• WHAT THE EXERCISE ASKS:
Copy exactly the lines that run from the top of the listing to the line containing "yellow rolling pin", both ends included, and omit the pictures.

• EXTRACTED RECORDS:
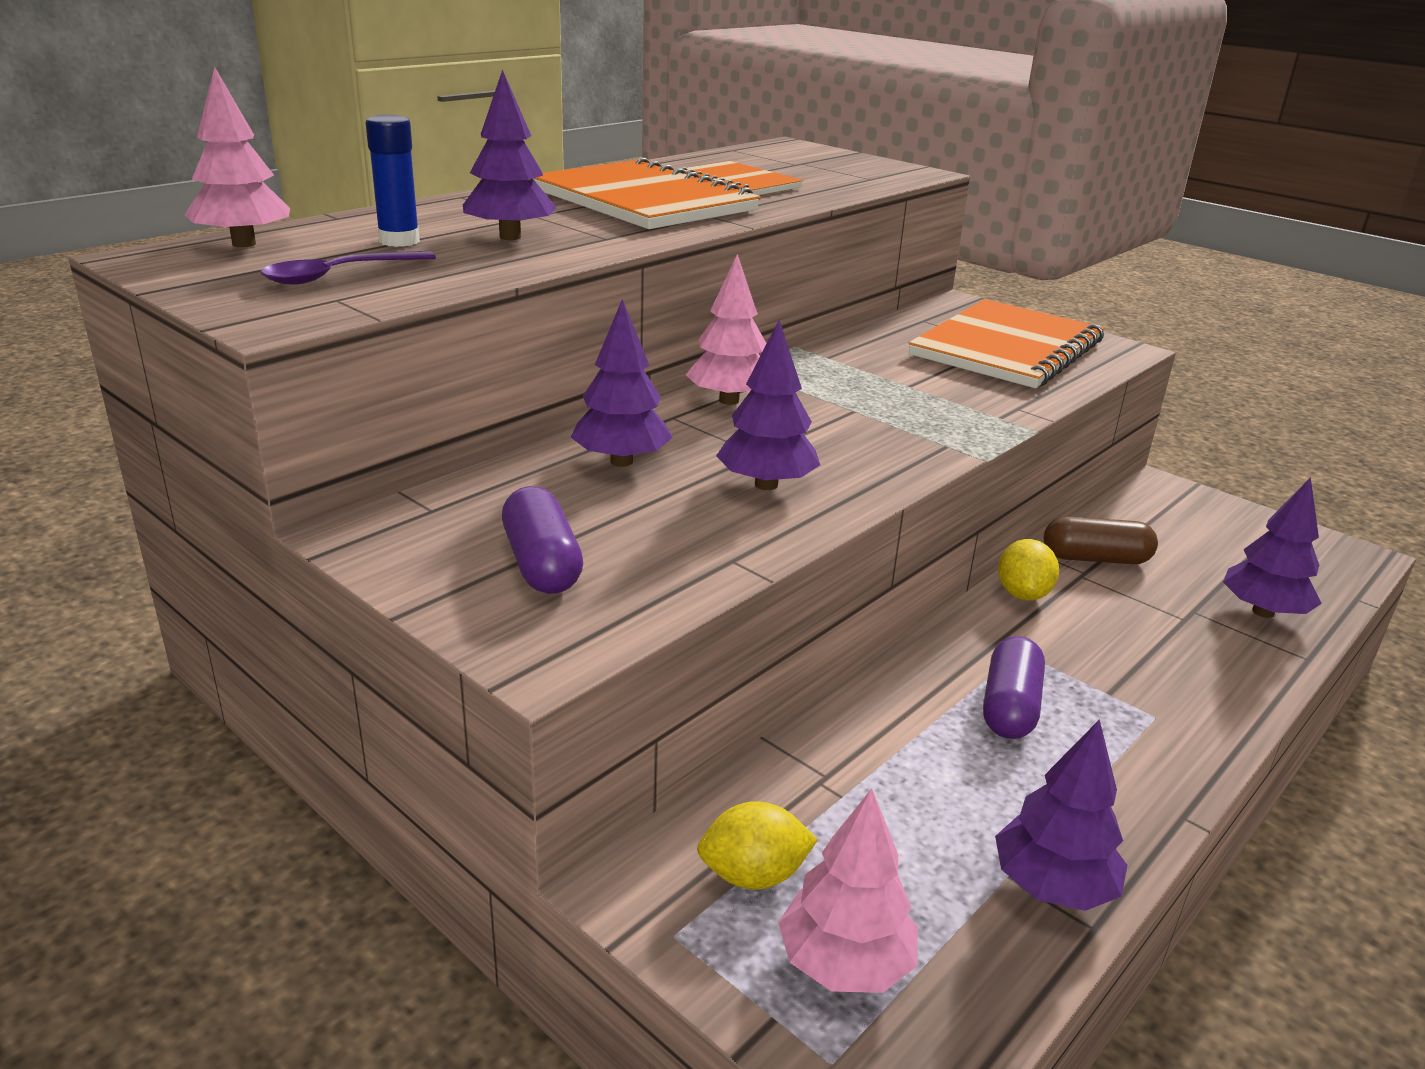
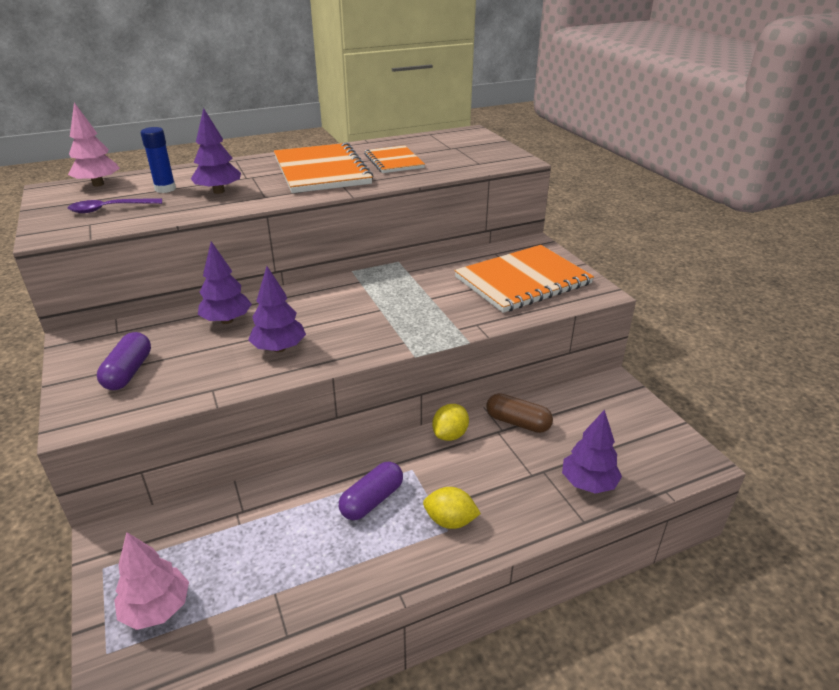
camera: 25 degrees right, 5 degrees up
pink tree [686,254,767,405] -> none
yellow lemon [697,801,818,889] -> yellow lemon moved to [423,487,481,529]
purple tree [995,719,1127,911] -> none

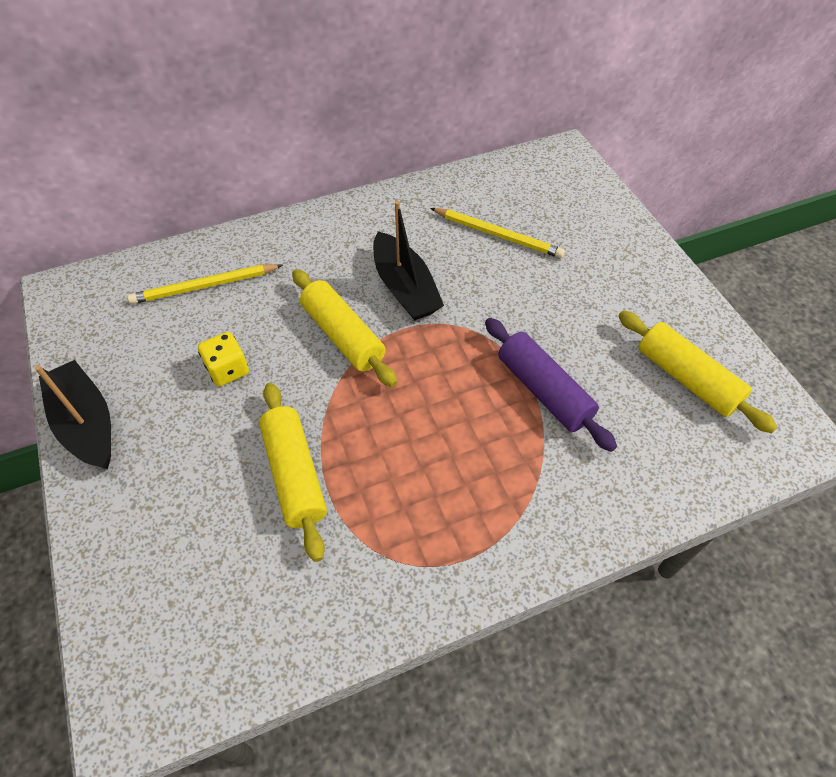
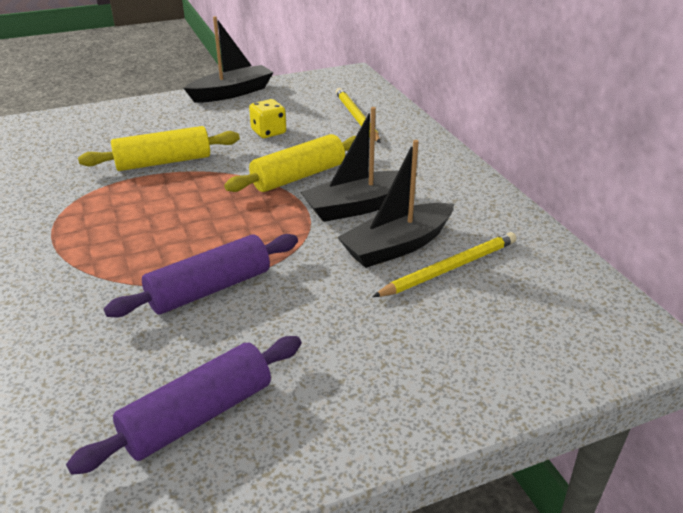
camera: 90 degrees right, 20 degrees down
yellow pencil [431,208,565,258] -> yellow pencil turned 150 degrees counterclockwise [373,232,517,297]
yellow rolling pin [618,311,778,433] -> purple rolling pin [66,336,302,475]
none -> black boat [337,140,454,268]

• RESPONSE BOX:
camera: 25 degrees right, 5 degrees up
pink tree [686,254,767,405] -> none
yellow lemon [697,801,818,889] -> yellow lemon moved to [423,487,481,529]
purple tree [995,719,1127,911] -> none

camera: 90 degrees right, 20 degrees down
yellow pencil [431,208,565,258] -> yellow pencil turned 150 degrees counterclockwise [373,232,517,297]
yellow rolling pin [618,311,778,433] -> purple rolling pin [66,336,302,475]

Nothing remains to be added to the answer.